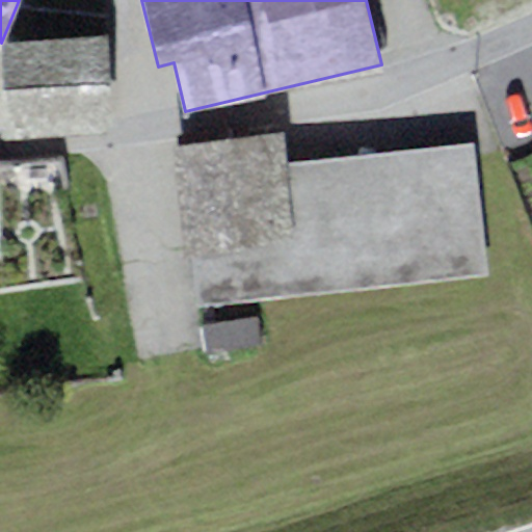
[(110,42),(1,49),(6,128),(115,121),(110,42)]
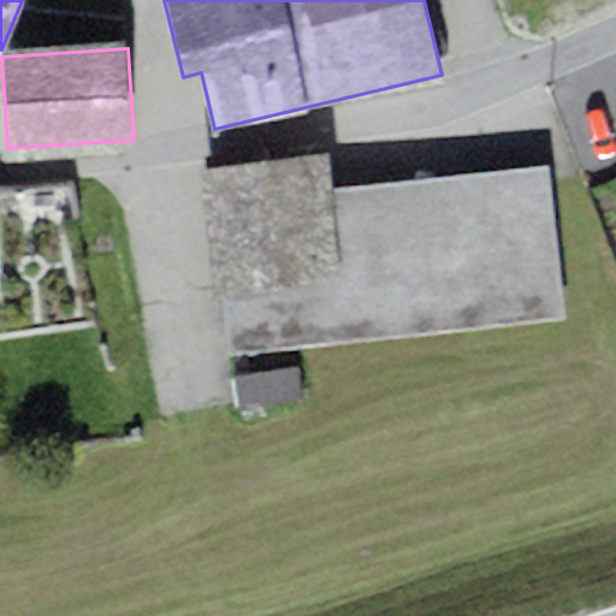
[(325,157),(200,172),(215,298),(226,297),(341,283),(330,189),(325,157)]
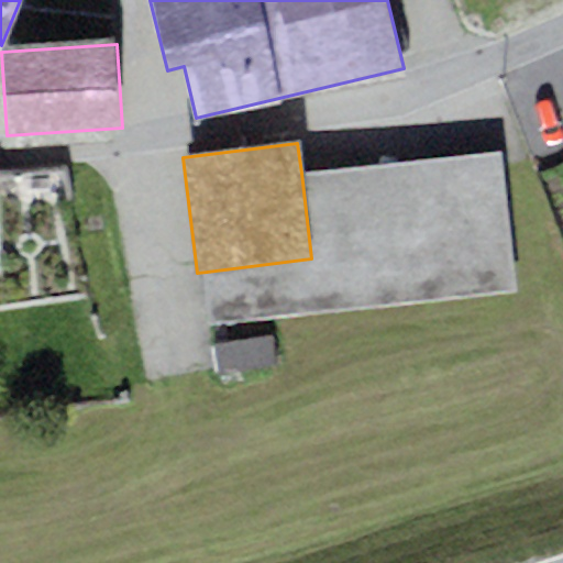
[(301,173),(311,258),(207,272),(213,324),(517,288),(499,148),(301,173)]
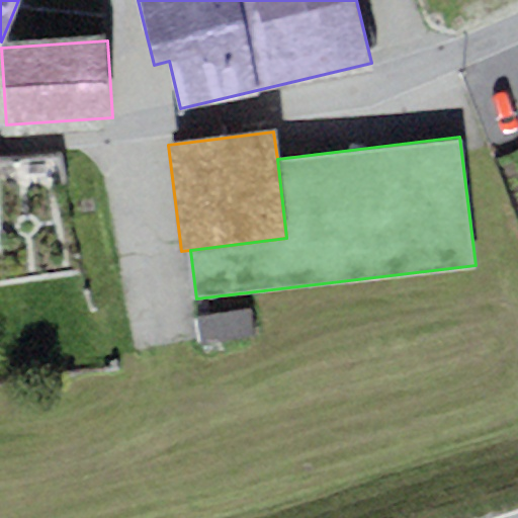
[(250,311),(197,317),(201,346),(254,339),(250,311)]
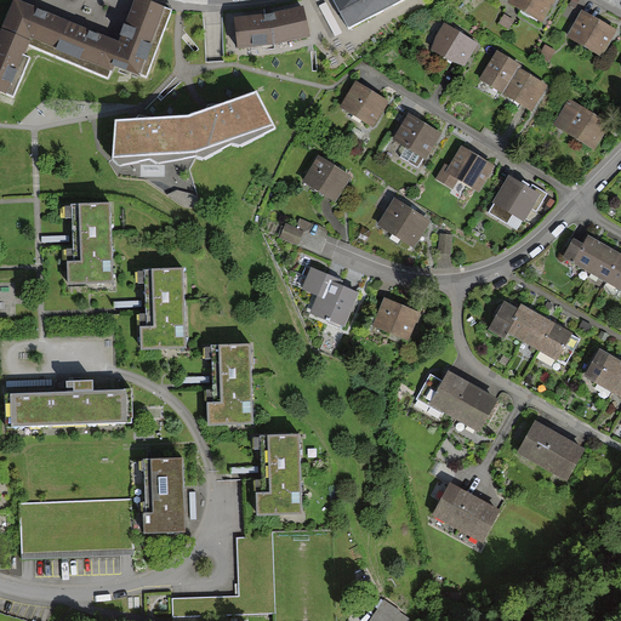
[(0,92),(9,96),(29,43),(109,75),(113,66),(140,77),(166,9),(146,0),(132,0),(123,26),(118,40),(85,28),(41,10),(15,0),(10,0),(0,27),(0,92)]
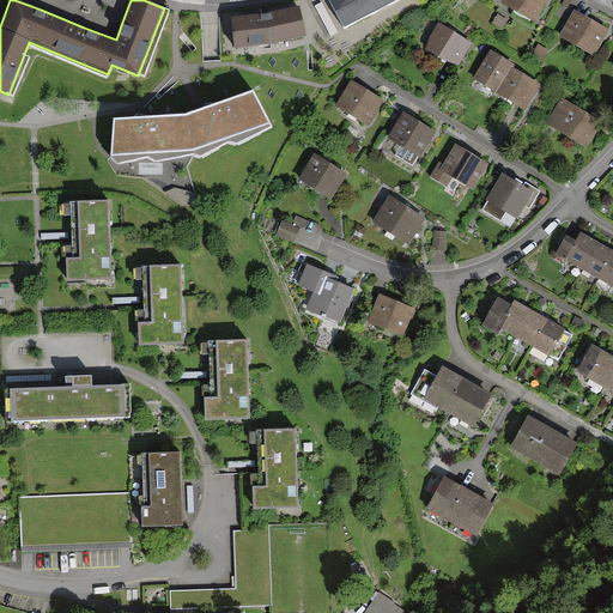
[(321,0),(337,30),(394,0),(321,0)]
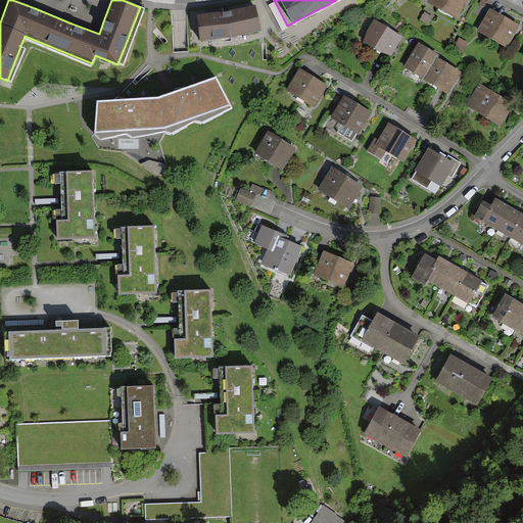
[(469,0),(427,0),(426,2),(458,19),(469,0)]
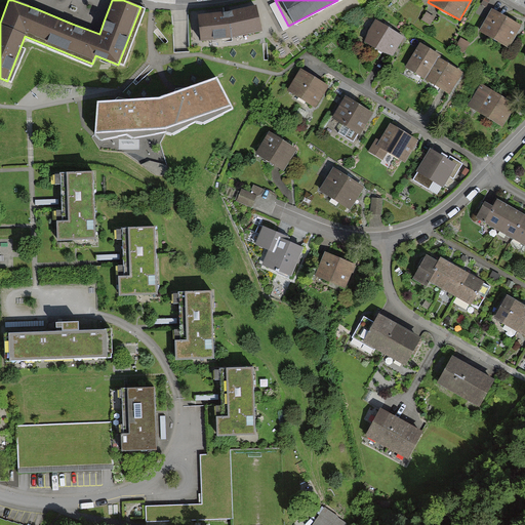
[(257,6),(227,11),(196,15),(199,41),(231,37),(261,31),(257,6)]
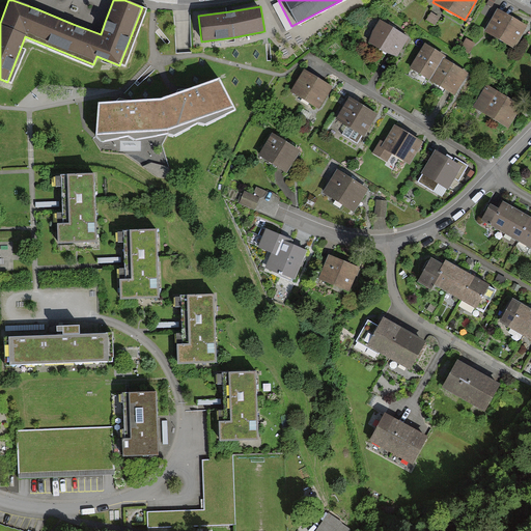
[(516,47),(529,24),(495,6),(482,29),(516,47)]
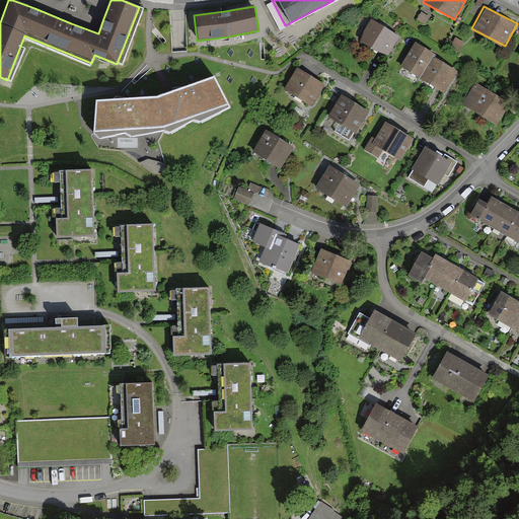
[(388,57),(401,34),(372,17),(359,39),(388,57)]
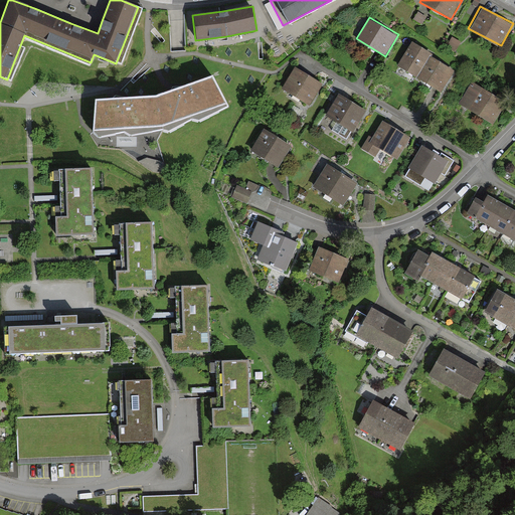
[(432,55),(412,43),(398,66),(417,78),(432,55)]
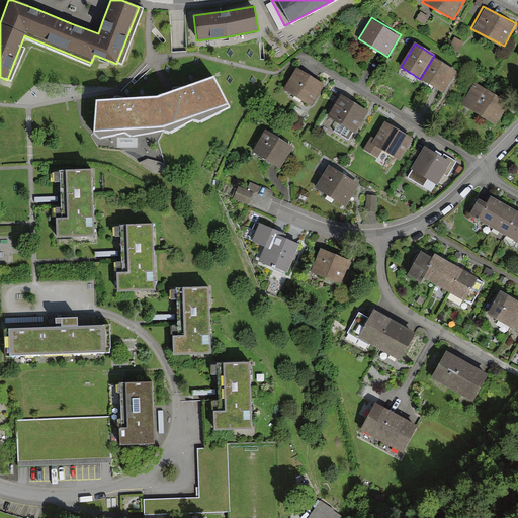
[(420,79),(444,93),(457,70),(434,56),(420,79)]
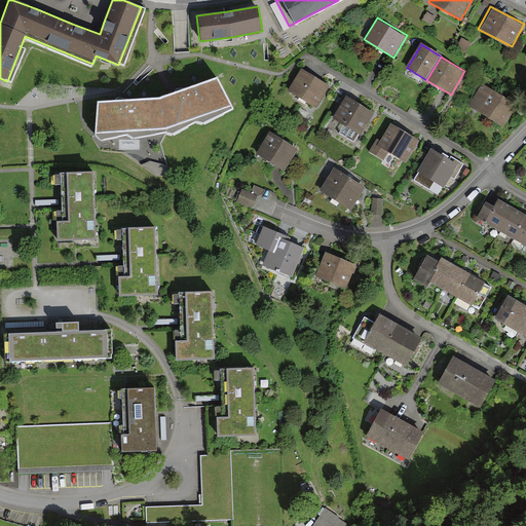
[(328,86),(301,70),(288,91),(314,108),(328,86)]
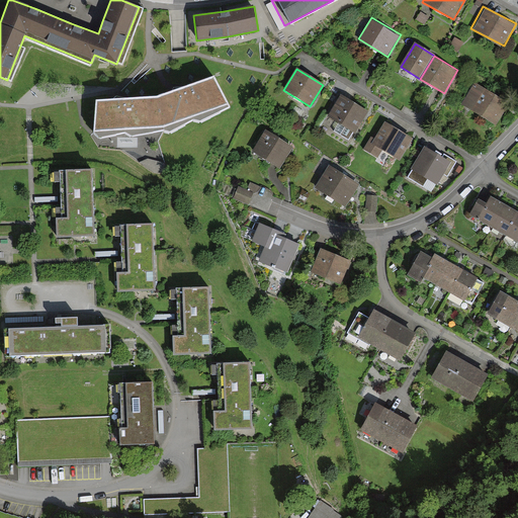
[(228,105),(216,74),(158,97),(165,131),(228,105)]
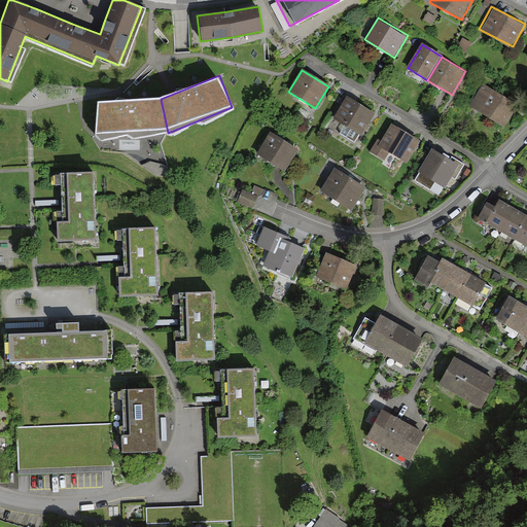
[(504,128),(519,105),(485,83),(470,106),(504,128)]
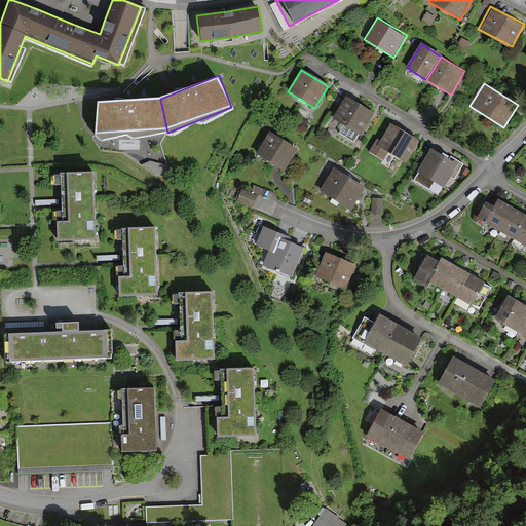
[(374,114),(345,98),(333,119),(361,136),(374,114)]
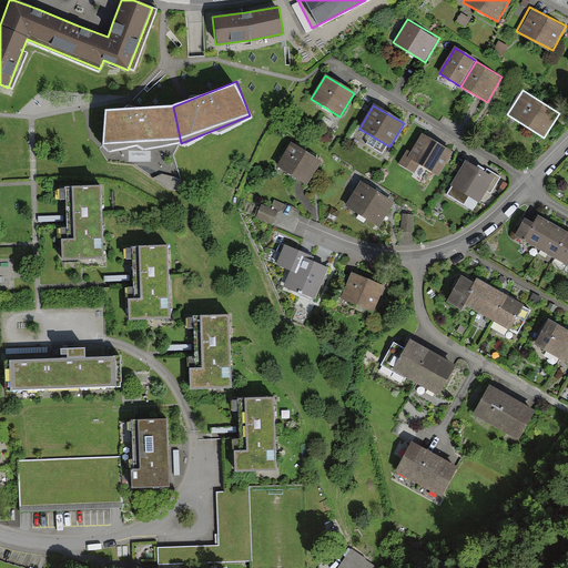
[(173,107),(105,110),(108,148),(181,143),(173,107)]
##############################
_TASK DIRECTIONS_
Drop the images and repeat the data exactly.

_TASK SOLUTION_
[(110,42),(1,49),(6,128),(115,121),(110,42)]
[(325,157),(200,172),(215,298),(226,297),(341,283),(330,189),(325,157)]
[(301,173),(311,258),(207,272),(213,324),(517,288),(499,148),(301,173)]
[(250,311),(197,317),(201,346),(254,339),(250,311)]
[(0,92),(9,96),(29,43),(109,75),(113,66),(140,77),(166,9),(146,0),(132,0),(123,26),(118,40),(85,28),(41,10),(15,0),(10,0),(0,27),(0,92)]
[(321,0),(337,30),(394,0),(321,0)]
[(469,0),(427,0),(426,2),(458,19),(469,0)]
[(257,6),(227,11),(196,15),(199,41),(231,37),(261,31),(257,6)]
[(516,47),(529,24),(495,6),(482,29),(516,47)]
[(388,57),(401,34),(372,17),(359,39),(388,57)]
[(432,55),(412,43),(398,66),(417,78),(432,55)]
[(420,79),(444,93),(457,70),(434,56),(420,79)]
[(328,86),(301,70),(288,91),(314,108),(328,86)]
[(228,105),(216,74),(158,97),(165,131),(228,105)]
[(504,128),(519,105),(485,83),(470,106),(504,128)]
[(374,114),(345,98),(333,119),(361,136),(374,114)]
[(173,107),(105,110),(108,148),(181,143),(173,107)]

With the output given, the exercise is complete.